Data for review ▸
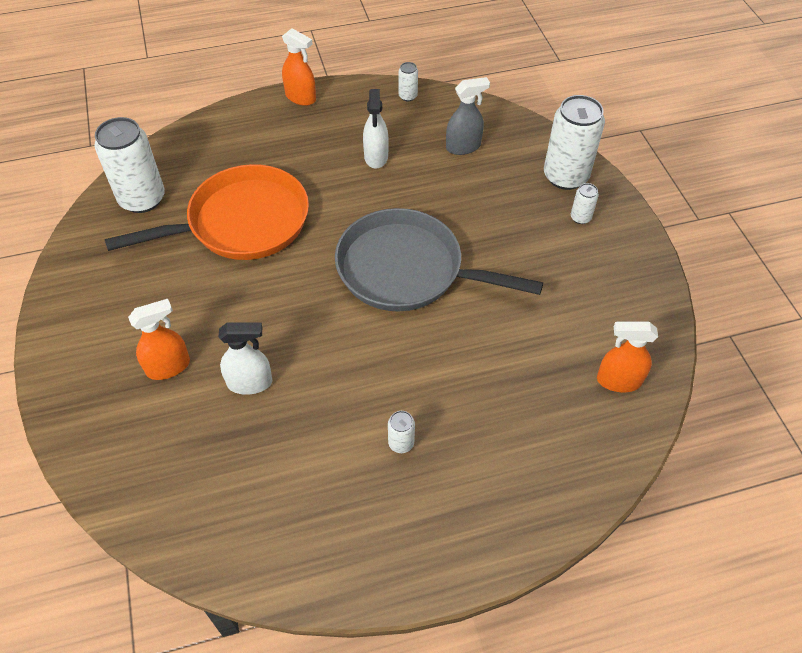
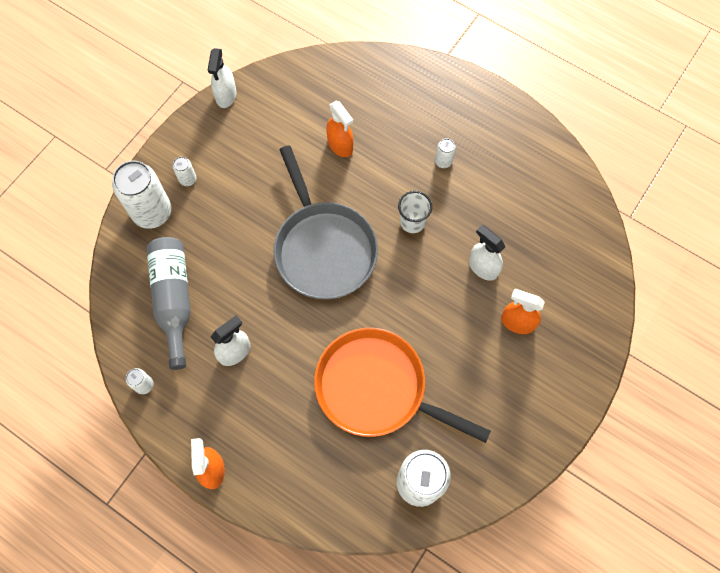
camera: 130 degrees left, 15 degrees up
(360, 359) = (412, 222): none -> white cup
(463, 147) = (173, 299): grey spray bottle -> grey bottle
(618, 381) = (306, 87): orange spray bottle -> orange spray bottle (340, 145)
(663, 302) = (226, 95): none -> white spray bottle

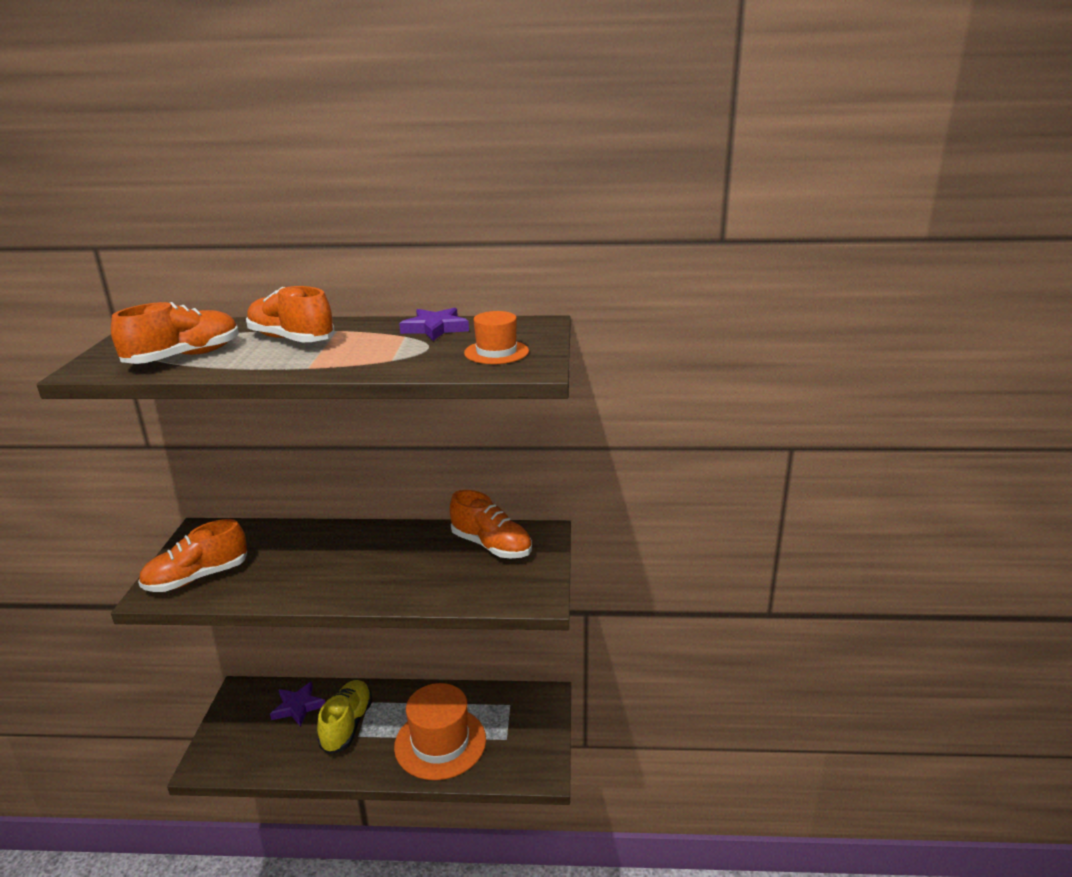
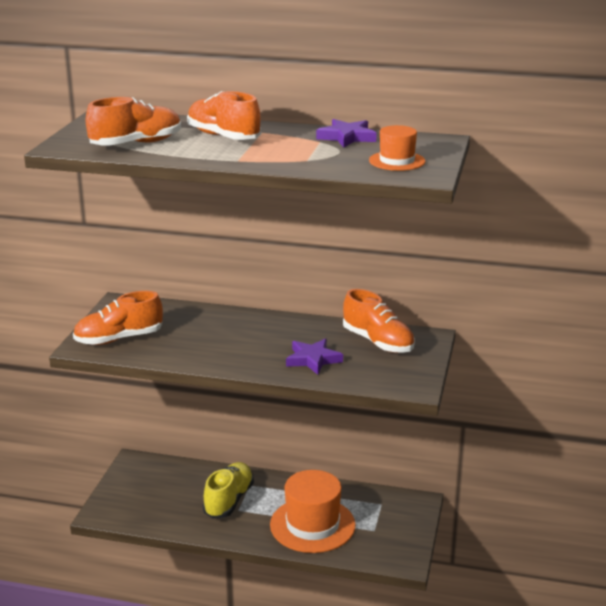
camera: 10 degrees right, 0 degrees up
(298, 707) = (185, 480): purple star -> purple star (313, 359)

Problem details ▸ Look over the entries for "bottle", then copy every line that includes that string.

Response ▸
(463, 147) = (173, 299): grey spray bottle -> grey bottle
(618, 381) = (306, 87): orange spray bottle -> orange spray bottle (340, 145)
(663, 302) = (226, 95): none -> white spray bottle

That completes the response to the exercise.